**THE TASK:** A word-for-word repeat of the records below is what this calls for.

┄┄┄┄┄┄

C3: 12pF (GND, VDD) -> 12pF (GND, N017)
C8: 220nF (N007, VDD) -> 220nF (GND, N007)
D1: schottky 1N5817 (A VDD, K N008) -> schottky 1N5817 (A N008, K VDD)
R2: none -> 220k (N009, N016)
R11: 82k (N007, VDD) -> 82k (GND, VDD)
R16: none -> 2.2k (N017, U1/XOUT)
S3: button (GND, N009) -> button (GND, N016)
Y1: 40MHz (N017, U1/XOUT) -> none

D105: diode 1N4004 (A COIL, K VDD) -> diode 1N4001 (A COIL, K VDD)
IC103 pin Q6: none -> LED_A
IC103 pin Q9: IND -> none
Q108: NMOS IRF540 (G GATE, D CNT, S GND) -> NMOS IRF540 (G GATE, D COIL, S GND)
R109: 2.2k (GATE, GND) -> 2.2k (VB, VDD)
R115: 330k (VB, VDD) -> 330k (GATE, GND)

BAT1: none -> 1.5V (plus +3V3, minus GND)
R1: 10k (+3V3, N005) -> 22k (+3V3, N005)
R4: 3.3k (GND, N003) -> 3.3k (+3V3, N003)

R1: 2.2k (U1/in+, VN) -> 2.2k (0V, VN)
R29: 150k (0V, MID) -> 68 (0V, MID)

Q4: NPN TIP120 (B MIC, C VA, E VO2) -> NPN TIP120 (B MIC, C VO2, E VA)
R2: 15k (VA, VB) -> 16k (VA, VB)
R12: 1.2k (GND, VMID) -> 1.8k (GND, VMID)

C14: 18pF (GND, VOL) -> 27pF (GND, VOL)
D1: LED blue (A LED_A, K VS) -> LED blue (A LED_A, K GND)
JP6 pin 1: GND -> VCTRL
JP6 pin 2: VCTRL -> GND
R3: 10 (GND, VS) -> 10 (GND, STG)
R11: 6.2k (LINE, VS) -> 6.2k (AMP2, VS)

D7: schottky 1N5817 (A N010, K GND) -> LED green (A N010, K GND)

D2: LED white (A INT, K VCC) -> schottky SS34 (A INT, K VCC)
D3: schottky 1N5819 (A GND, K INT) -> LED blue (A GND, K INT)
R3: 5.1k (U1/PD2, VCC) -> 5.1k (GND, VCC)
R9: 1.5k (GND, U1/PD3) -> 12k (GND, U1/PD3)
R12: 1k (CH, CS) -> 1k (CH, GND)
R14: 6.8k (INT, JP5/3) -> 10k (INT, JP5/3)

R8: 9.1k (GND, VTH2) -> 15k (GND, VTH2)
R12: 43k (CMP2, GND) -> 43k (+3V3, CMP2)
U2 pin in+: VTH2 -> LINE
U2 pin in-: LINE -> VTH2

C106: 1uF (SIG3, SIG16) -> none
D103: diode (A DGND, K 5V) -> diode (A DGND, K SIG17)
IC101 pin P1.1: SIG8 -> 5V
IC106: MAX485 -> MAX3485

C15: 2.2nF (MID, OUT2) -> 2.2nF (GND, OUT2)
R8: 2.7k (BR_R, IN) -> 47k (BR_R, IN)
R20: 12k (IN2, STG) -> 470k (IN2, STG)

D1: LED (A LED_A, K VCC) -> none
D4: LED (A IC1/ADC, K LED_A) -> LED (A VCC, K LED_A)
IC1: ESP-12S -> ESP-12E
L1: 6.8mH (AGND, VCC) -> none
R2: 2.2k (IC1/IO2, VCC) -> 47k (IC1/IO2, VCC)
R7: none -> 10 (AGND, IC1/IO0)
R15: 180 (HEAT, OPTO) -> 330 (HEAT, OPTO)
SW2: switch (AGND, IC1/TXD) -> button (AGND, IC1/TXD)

┄┄┄┄┄┄

**WRITTEN REPLY:**
C3: 12pF (GND, VDD) -> 12pF (GND, N017)
C8: 220nF (N007, VDD) -> 220nF (GND, N007)
D1: schottky 1N5817 (A VDD, K N008) -> schottky 1N5817 (A N008, K VDD)
R2: none -> 220k (N009, N016)
R11: 82k (N007, VDD) -> 82k (GND, VDD)
R16: none -> 2.2k (N017, U1/XOUT)
S3: button (GND, N009) -> button (GND, N016)
Y1: 40MHz (N017, U1/XOUT) -> none

D105: diode 1N4004 (A COIL, K VDD) -> diode 1N4001 (A COIL, K VDD)
IC103 pin Q6: none -> LED_A
IC103 pin Q9: IND -> none
Q108: NMOS IRF540 (G GATE, D CNT, S GND) -> NMOS IRF540 (G GATE, D COIL, S GND)
R109: 2.2k (GATE, GND) -> 2.2k (VB, VDD)
R115: 330k (VB, VDD) -> 330k (GATE, GND)

BAT1: none -> 1.5V (plus +3V3, minus GND)
R1: 10k (+3V3, N005) -> 22k (+3V3, N005)
R4: 3.3k (GND, N003) -> 3.3k (+3V3, N003)

R1: 2.2k (U1/in+, VN) -> 2.2k (0V, VN)
R29: 150k (0V, MID) -> 68 (0V, MID)

Q4: NPN TIP120 (B MIC, C VA, E VO2) -> NPN TIP120 (B MIC, C VO2, E VA)
R2: 15k (VA, VB) -> 16k (VA, VB)
R12: 1.2k (GND, VMID) -> 1.8k (GND, VMID)

C14: 18pF (GND, VOL) -> 27pF (GND, VOL)
D1: LED blue (A LED_A, K VS) -> LED blue (A LED_A, K GND)
JP6 pin 1: GND -> VCTRL
JP6 pin 2: VCTRL -> GND
R3: 10 (GND, VS) -> 10 (GND, STG)
R11: 6.2k (LINE, VS) -> 6.2k (AMP2, VS)

D7: schottky 1N5817 (A N010, K GND) -> LED green (A N010, K GND)

D2: LED white (A INT, K VCC) -> schottky SS34 (A INT, K VCC)
D3: schottky 1N5819 (A GND, K INT) -> LED blue (A GND, K INT)
R3: 5.1k (U1/PD2, VCC) -> 5.1k (GND, VCC)
R9: 1.5k (GND, U1/PD3) -> 12k (GND, U1/PD3)
R12: 1k (CH, CS) -> 1k (CH, GND)
R14: 6.8k (INT, JP5/3) -> 10k (INT, JP5/3)

R8: 9.1k (GND, VTH2) -> 15k (GND, VTH2)
R12: 43k (CMP2, GND) -> 43k (+3V3, CMP2)
U2 pin in+: VTH2 -> LINE
U2 pin in-: LINE -> VTH2

C106: 1uF (SIG3, SIG16) -> none
D103: diode (A DGND, K 5V) -> diode (A DGND, K SIG17)
IC101 pin P1.1: SIG8 -> 5V
IC106: MAX485 -> MAX3485

C15: 2.2nF (MID, OUT2) -> 2.2nF (GND, OUT2)
R8: 2.7k (BR_R, IN) -> 47k (BR_R, IN)
R20: 12k (IN2, STG) -> 470k (IN2, STG)

D1: LED (A LED_A, K VCC) -> none
D4: LED (A IC1/ADC, K LED_A) -> LED (A VCC, K LED_A)
IC1: ESP-12S -> ESP-12E
L1: 6.8mH (AGND, VCC) -> none
R2: 2.2k (IC1/IO2, VCC) -> 47k (IC1/IO2, VCC)
R7: none -> 10 (AGND, IC1/IO0)
R15: 180 (HEAT, OPTO) -> 330 (HEAT, OPTO)
SW2: switch (AGND, IC1/TXD) -> button (AGND, IC1/TXD)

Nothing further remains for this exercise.